*Source data*.
::::::::::
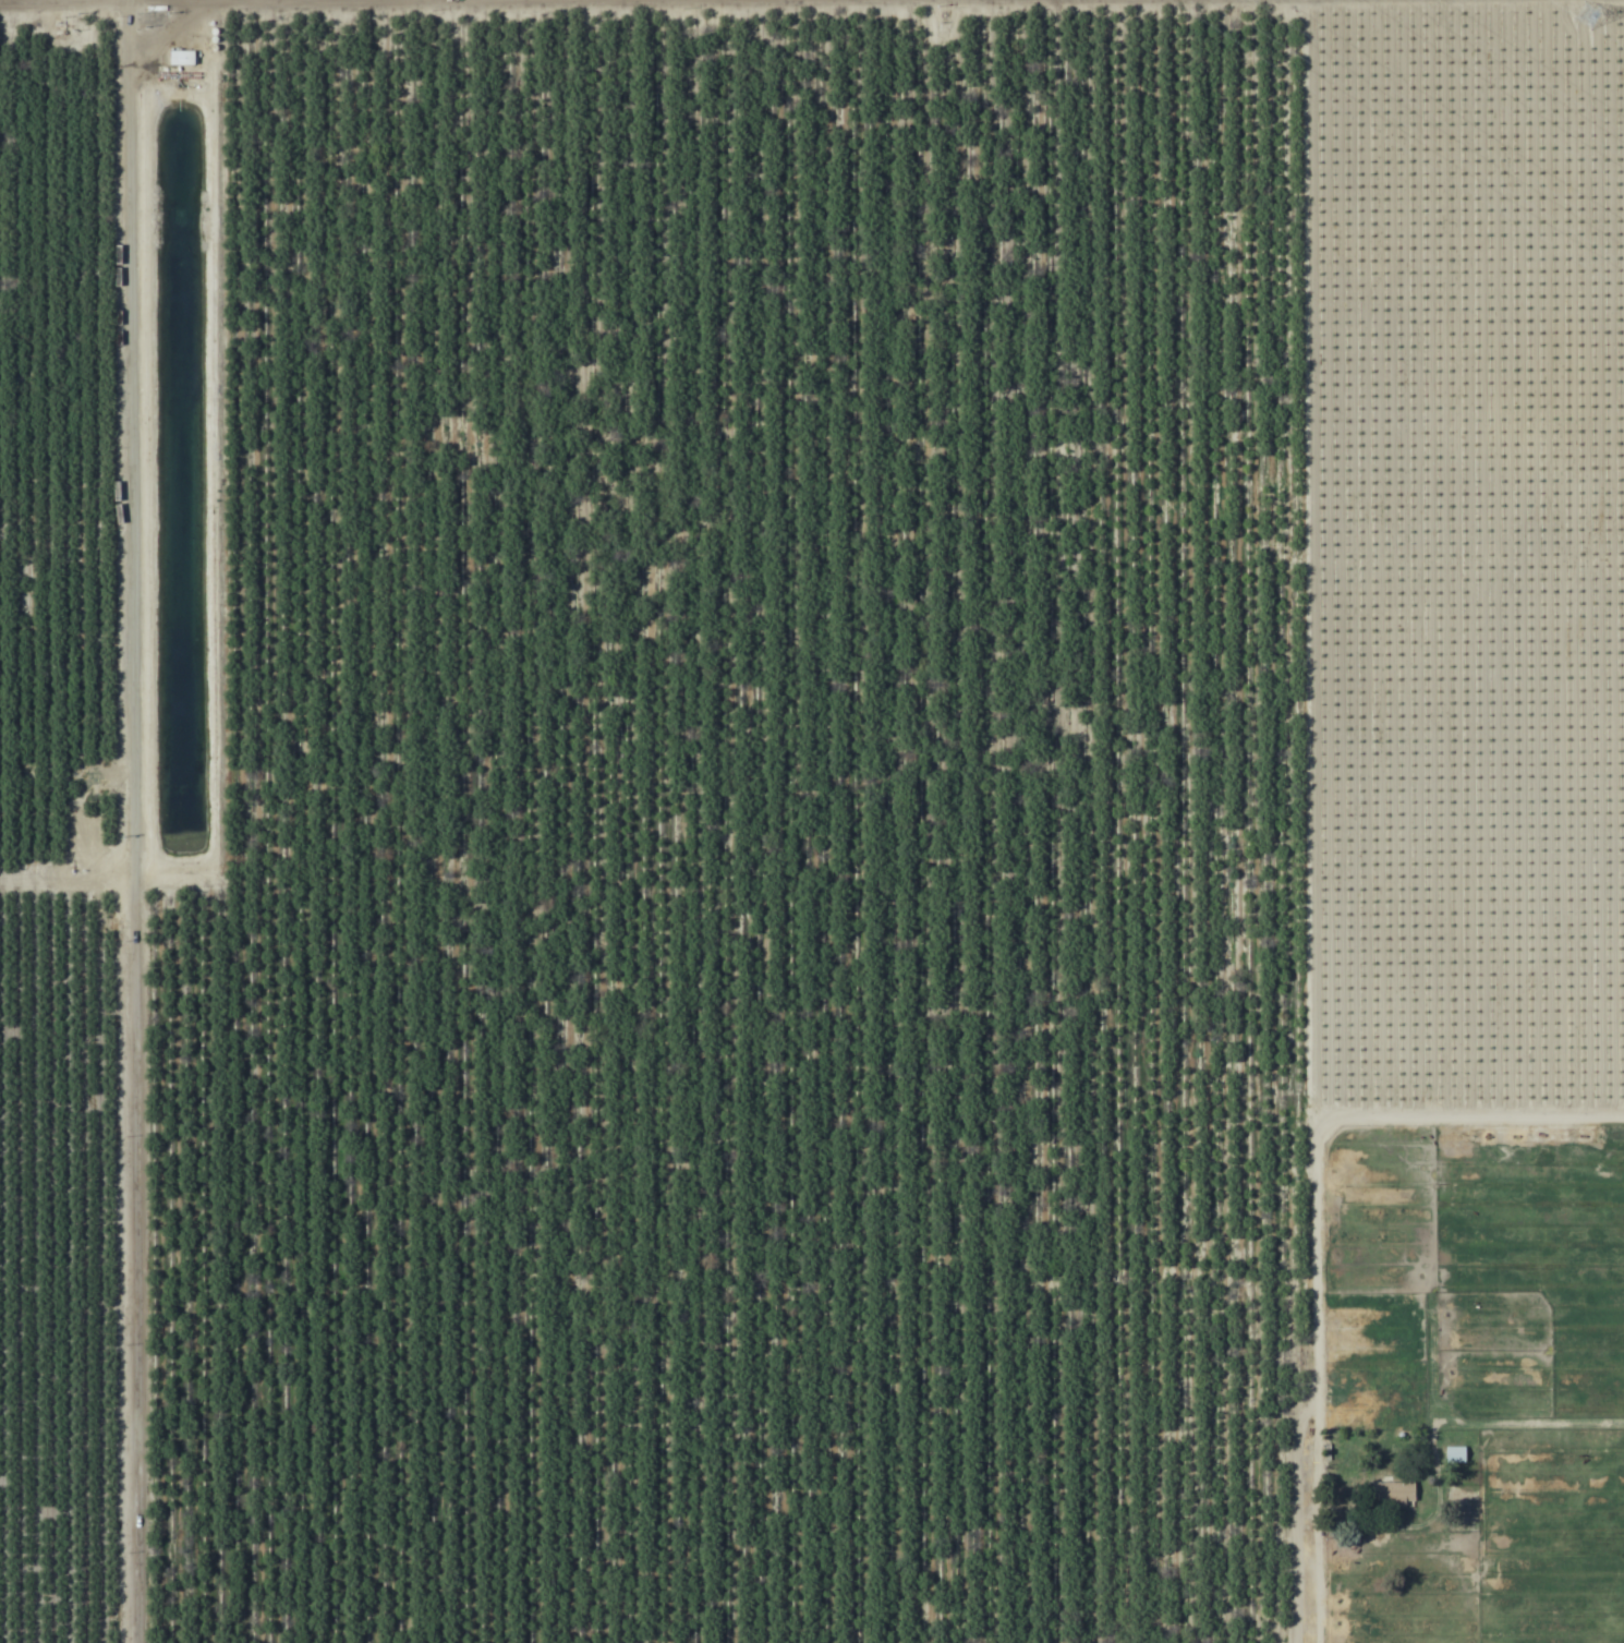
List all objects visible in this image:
power tower: (1585, 15)
road: (71, 34)
road: (134, 821)
crop: (812, 821)
building: (1454, 1455)
building: (1393, 1494)

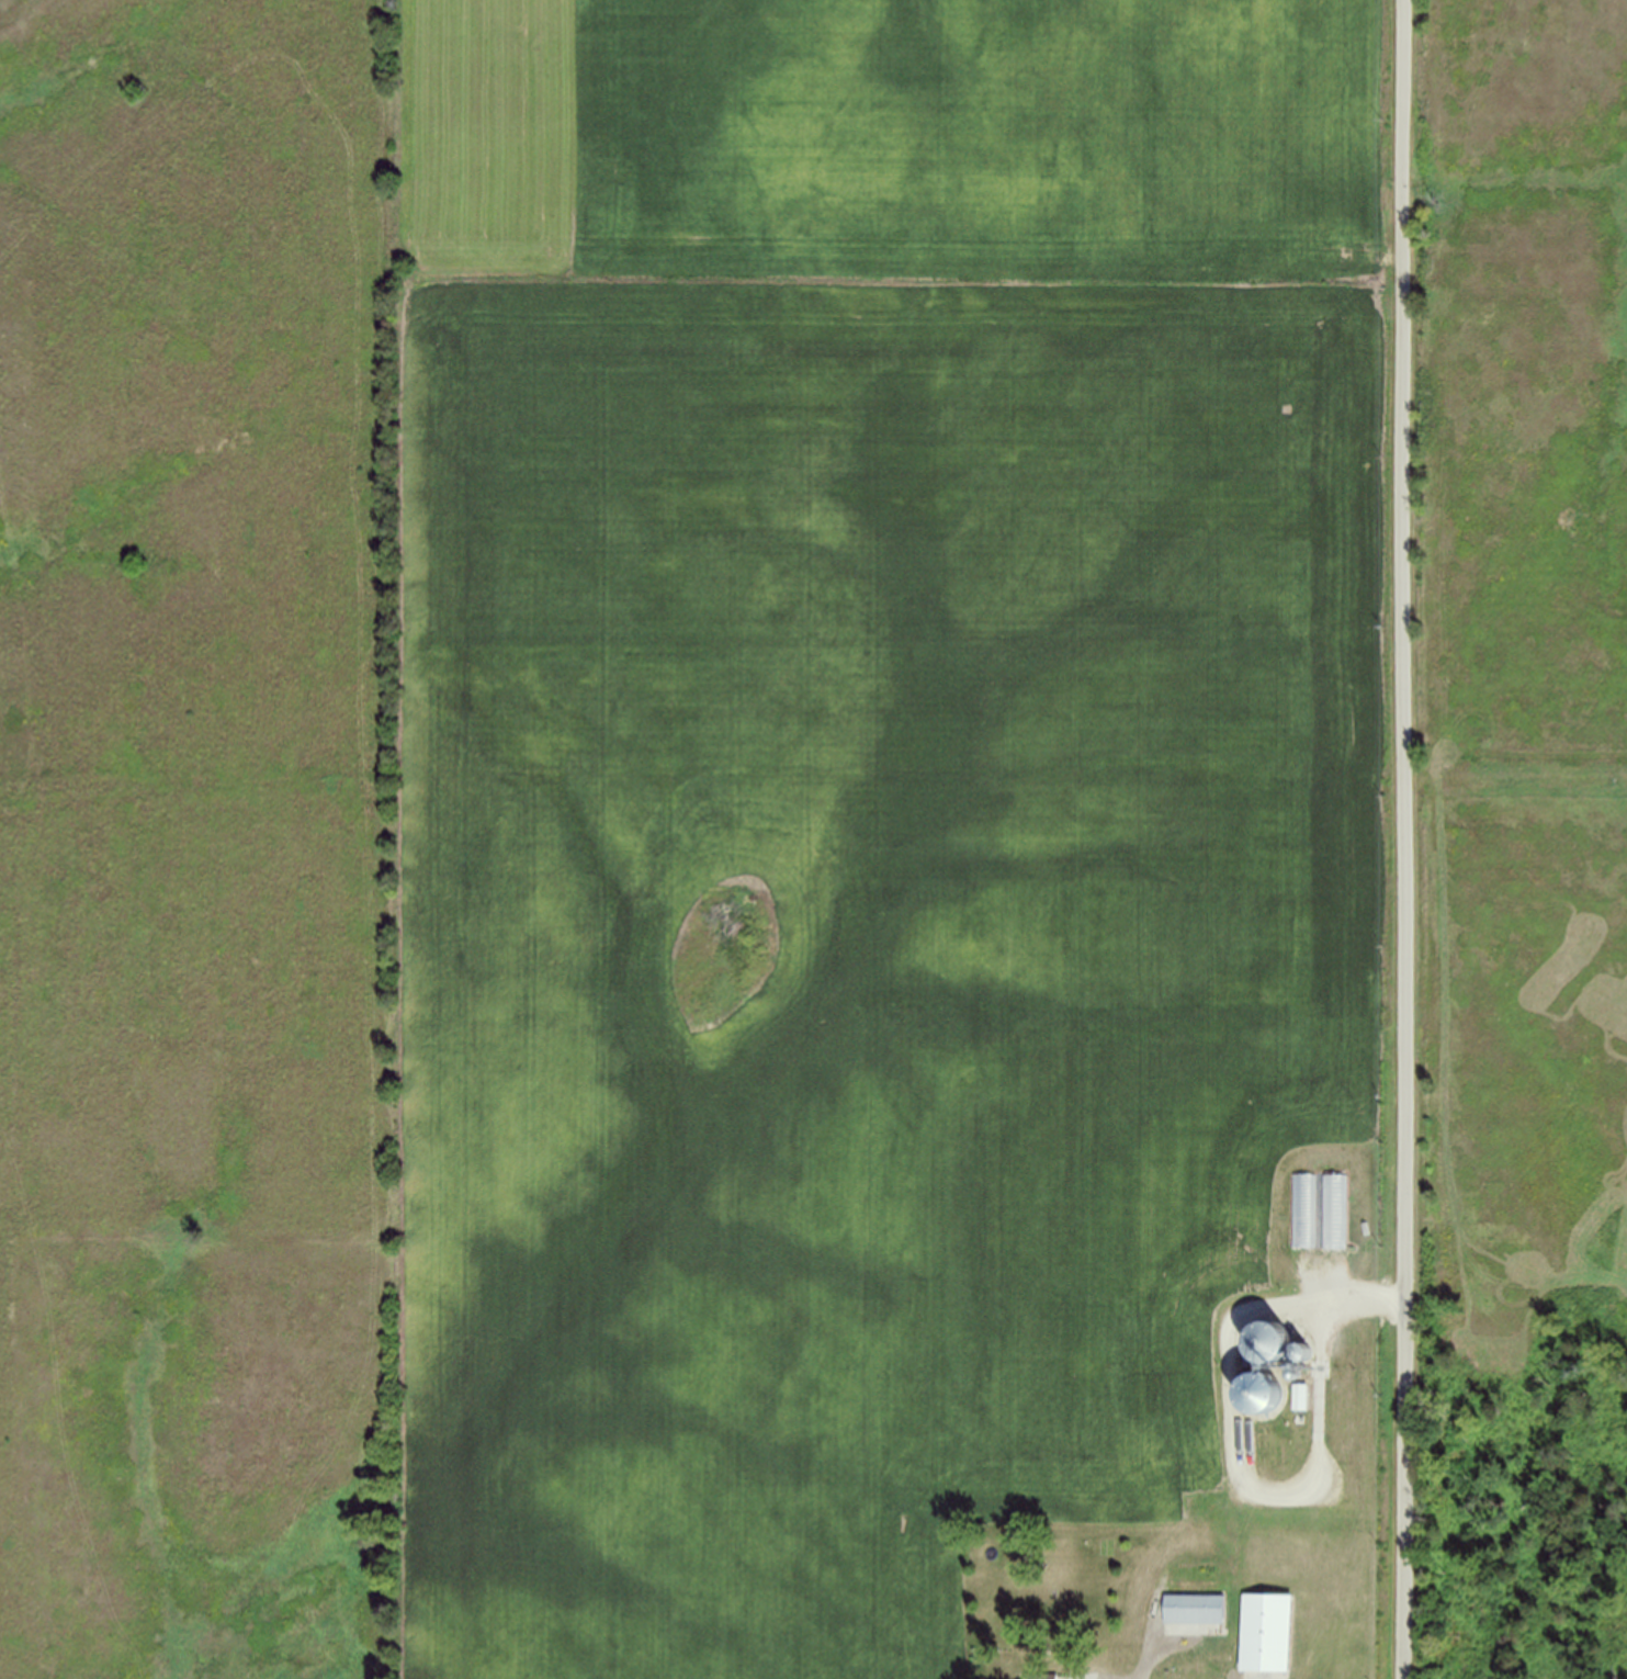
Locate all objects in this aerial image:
road: (1407, 839)
building: (1192, 1573)
building: (1196, 1609)
building: (1265, 1633)
road: (1150, 1651)
building: (1042, 1676)

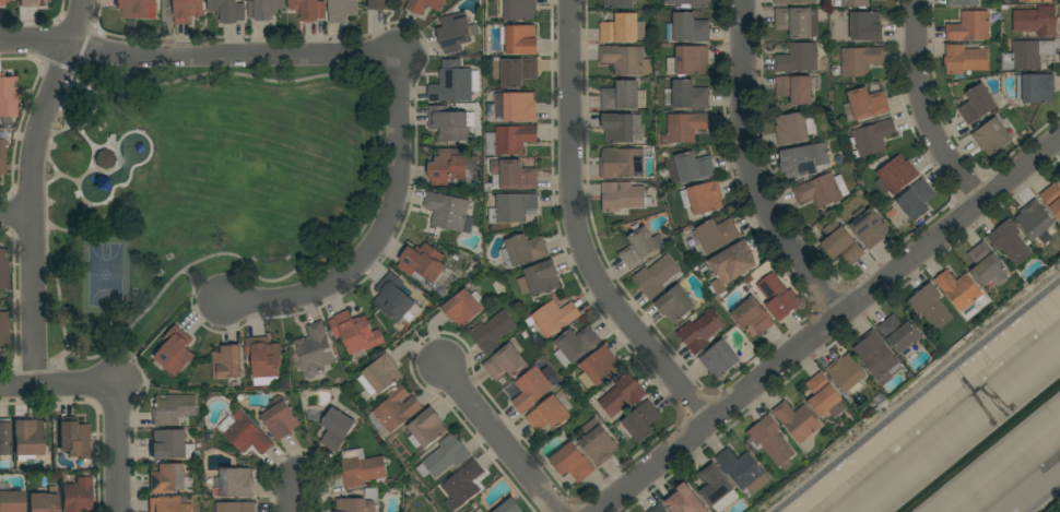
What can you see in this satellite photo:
building: (1037, 1)
building: (3, 2)
building: (795, 2)
building: (30, 3)
building: (690, 3)
building: (854, 3)
building: (963, 3)
building: (379, 4)
building: (620, 4)
building: (424, 5)
building: (136, 9)
building: (265, 9)
building: (309, 9)
building: (518, 9)
building: (228, 10)
building: (343, 10)
building: (188, 11)
building: (1036, 21)
building: (798, 22)
building: (865, 26)
building: (970, 26)
building: (689, 27)
building: (623, 28)
building: (456, 31)
building: (521, 39)
road: (198, 54)
building: (1027, 54)
building: (797, 58)
building: (624, 59)
building: (965, 59)
building: (688, 61)
building: (858, 61)
building: (515, 71)
building: (452, 83)
building: (796, 88)
building: (1035, 88)
building: (690, 95)
building: (8, 96)
building: (620, 96)
building: (866, 104)
building: (977, 104)
building: (516, 107)
road: (926, 109)
building: (450, 123)
building: (619, 127)
building: (686, 127)
building: (794, 128)
building: (992, 136)
building: (873, 137)
building: (510, 139)
building: (2, 156)
building: (104, 159)
building: (806, 159)
building: (622, 163)
building: (449, 167)
building: (693, 167)
road: (753, 170)
building: (513, 175)
building: (896, 175)
road: (33, 189)
building: (821, 190)
park: (200, 193)
building: (623, 196)
building: (703, 197)
building: (1052, 199)
building: (916, 200)
building: (512, 208)
building: (449, 212)
road: (16, 215)
building: (1036, 222)
building: (869, 226)
road: (580, 231)
building: (716, 234)
road: (379, 235)
building: (1010, 242)
building: (841, 243)
building: (641, 247)
building: (523, 250)
building: (733, 262)
building: (423, 263)
building: (987, 265)
building: (3, 270)
park: (105, 274)
building: (657, 276)
building: (539, 278)
building: (962, 293)
building: (778, 296)
building: (394, 298)
building: (676, 304)
building: (931, 306)
building: (463, 308)
building: (753, 316)
building: (555, 317)
road: (831, 325)
building: (4, 329)
building: (492, 331)
building: (701, 331)
building: (355, 333)
building: (899, 333)
building: (575, 345)
building: (315, 350)
building: (176, 351)
building: (876, 356)
building: (719, 359)
building: (265, 360)
building: (228, 362)
building: (505, 363)
building: (598, 367)
building: (846, 372)
building: (380, 375)
road: (58, 386)
building: (534, 387)
road: (916, 393)
building: (823, 394)
building: (622, 395)
building: (173, 409)
building: (396, 409)
building: (549, 414)
building: (280, 419)
building: (641, 421)
building: (797, 421)
building: (428, 427)
building: (336, 429)
building: (244, 433)
building: (4, 437)
road: (499, 438)
building: (28, 439)
building: (74, 440)
building: (772, 441)
building: (597, 442)
building: (169, 444)
road: (118, 448)
building: (444, 457)
building: (572, 462)
building: (361, 468)
building: (744, 471)
building: (168, 478)
building: (234, 483)
building: (462, 486)
building: (717, 487)
building: (77, 495)
road: (294, 496)
building: (12, 501)
building: (44, 501)
building: (685, 503)
building: (168, 505)
building: (355, 505)
building: (510, 506)
building: (236, 507)
building: (658, 508)
building: (480, 510)
building: (470, 511)

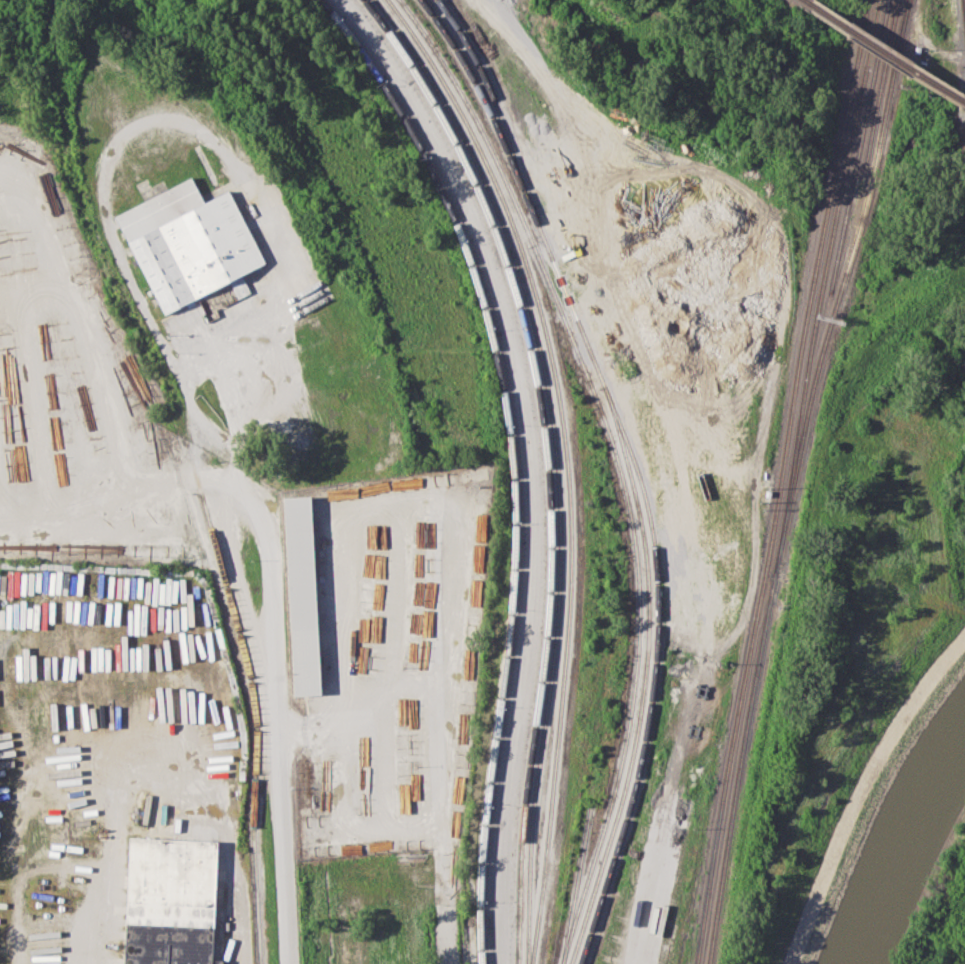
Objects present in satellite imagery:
railway: (964, 0)
railway: (805, 2)
railway: (904, 20)
railway: (885, 54)
road: (530, 60)
railway: (880, 87)
railway: (896, 88)
railway: (481, 95)
road: (167, 122)
railway: (65, 123)
railway: (860, 146)
silo: (670, 213)
building: (189, 242)
building: (698, 244)
railway: (817, 258)
railway: (827, 262)
railway: (847, 263)
building: (713, 291)
silo: (713, 291)
road: (78, 324)
road: (225, 350)
railway: (510, 459)
railway: (546, 461)
railway: (556, 462)
railway: (616, 462)
railway: (566, 463)
railway: (628, 468)
road: (175, 480)
road: (223, 481)
road: (66, 511)
railway: (214, 544)
road: (335, 557)
building: (305, 597)
railway: (767, 606)
road: (389, 663)
railway: (653, 674)
railway: (732, 740)
railway: (743, 744)
road: (165, 772)
road: (282, 811)
river: (912, 849)
railway: (576, 885)
road: (443, 891)
building: (177, 901)
railway: (690, 905)
railway: (256, 914)

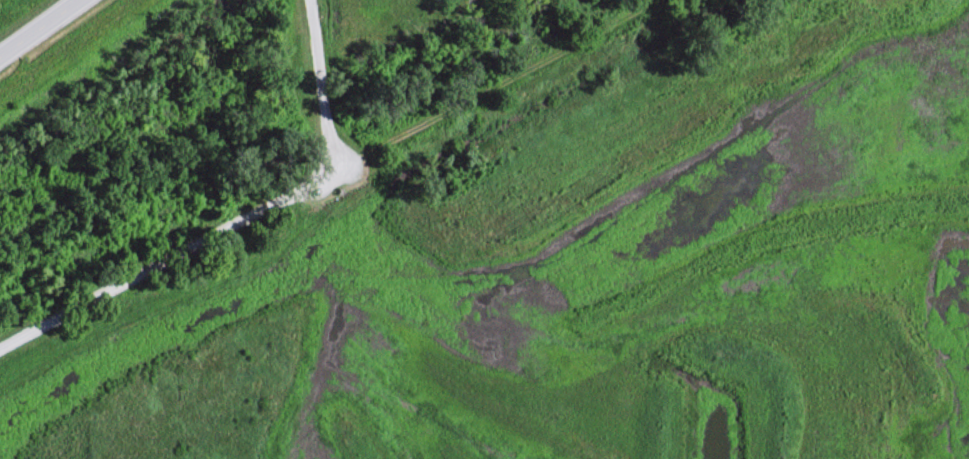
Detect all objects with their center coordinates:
road: (63, 45)
road: (320, 87)
road: (326, 175)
::::::::::
*Task brief*. Please repeat all of the entries above word for word, but drop any pictures.

*Response below*.
List all objects visible in this image:
power tower: (1585, 15)
road: (71, 34)
road: (134, 821)
crop: (812, 821)
building: (1454, 1455)
building: (1393, 1494)

Locate all objects in this aerial image:
road: (1407, 839)
building: (1192, 1573)
building: (1196, 1609)
building: (1265, 1633)
road: (1150, 1651)
building: (1042, 1676)

What can you see in this satellite photo:
building: (1037, 1)
building: (3, 2)
building: (795, 2)
building: (30, 3)
building: (690, 3)
building: (854, 3)
building: (963, 3)
building: (379, 4)
building: (620, 4)
building: (424, 5)
building: (136, 9)
building: (265, 9)
building: (309, 9)
building: (518, 9)
building: (228, 10)
building: (343, 10)
building: (188, 11)
building: (1036, 21)
building: (798, 22)
building: (865, 26)
building: (970, 26)
building: (689, 27)
building: (623, 28)
building: (456, 31)
building: (521, 39)
road: (198, 54)
building: (1027, 54)
building: (797, 58)
building: (624, 59)
building: (965, 59)
building: (688, 61)
building: (858, 61)
building: (515, 71)
building: (452, 83)
building: (796, 88)
building: (1035, 88)
building: (690, 95)
building: (8, 96)
building: (620, 96)
building: (866, 104)
building: (977, 104)
building: (516, 107)
road: (926, 109)
building: (450, 123)
building: (619, 127)
building: (686, 127)
building: (794, 128)
building: (992, 136)
building: (873, 137)
building: (510, 139)
building: (2, 156)
building: (104, 159)
building: (806, 159)
building: (622, 163)
building: (449, 167)
building: (693, 167)
road: (753, 170)
building: (513, 175)
building: (896, 175)
road: (33, 189)
building: (821, 190)
park: (200, 193)
building: (623, 196)
building: (703, 197)
building: (1052, 199)
building: (916, 200)
building: (512, 208)
building: (449, 212)
road: (16, 215)
building: (1036, 222)
building: (869, 226)
road: (580, 231)
building: (716, 234)
road: (379, 235)
building: (1010, 242)
building: (841, 243)
building: (641, 247)
building: (523, 250)
building: (733, 262)
building: (423, 263)
building: (987, 265)
building: (3, 270)
park: (105, 274)
building: (657, 276)
building: (539, 278)
building: (962, 293)
building: (778, 296)
building: (394, 298)
building: (676, 304)
building: (931, 306)
building: (463, 308)
building: (753, 316)
building: (555, 317)
road: (831, 325)
building: (4, 329)
building: (492, 331)
building: (701, 331)
building: (355, 333)
building: (899, 333)
building: (575, 345)
building: (315, 350)
building: (176, 351)
building: (876, 356)
building: (719, 359)
building: (265, 360)
building: (228, 362)
building: (505, 363)
building: (598, 367)
building: (846, 372)
building: (380, 375)
road: (58, 386)
building: (534, 387)
road: (916, 393)
building: (823, 394)
building: (622, 395)
building: (173, 409)
building: (396, 409)
building: (549, 414)
building: (280, 419)
building: (641, 421)
building: (797, 421)
building: (428, 427)
building: (336, 429)
building: (244, 433)
building: (4, 437)
road: (499, 438)
building: (28, 439)
building: (74, 440)
building: (772, 441)
building: (597, 442)
building: (169, 444)
road: (118, 448)
building: (444, 457)
building: (572, 462)
building: (361, 468)
building: (744, 471)
building: (168, 478)
building: (234, 483)
building: (462, 486)
building: (717, 487)
building: (77, 495)
road: (294, 496)
building: (12, 501)
building: (44, 501)
building: (685, 503)
building: (168, 505)
building: (355, 505)
building: (510, 506)
building: (236, 507)
building: (658, 508)
building: (480, 510)
building: (470, 511)

Objects present in satellite imagery:
railway: (964, 0)
railway: (805, 2)
railway: (904, 20)
railway: (885, 54)
road: (530, 60)
railway: (880, 87)
railway: (896, 88)
railway: (481, 95)
road: (167, 122)
railway: (65, 123)
railway: (860, 146)
silo: (670, 213)
building: (189, 242)
building: (698, 244)
railway: (817, 258)
railway: (827, 262)
railway: (847, 263)
building: (713, 291)
silo: (713, 291)
road: (78, 324)
road: (225, 350)
railway: (510, 459)
railway: (546, 461)
railway: (556, 462)
railway: (616, 462)
railway: (566, 463)
railway: (628, 468)
road: (175, 480)
road: (223, 481)
road: (66, 511)
railway: (214, 544)
road: (335, 557)
building: (305, 597)
railway: (767, 606)
road: (389, 663)
railway: (653, 674)
railway: (732, 740)
railway: (743, 744)
road: (165, 772)
road: (282, 811)
river: (912, 849)
railway: (576, 885)
road: (443, 891)
building: (177, 901)
railway: (690, 905)
railway: (256, 914)

Detect all objects with their center coordinates:
road: (63, 45)
road: (320, 87)
road: (326, 175)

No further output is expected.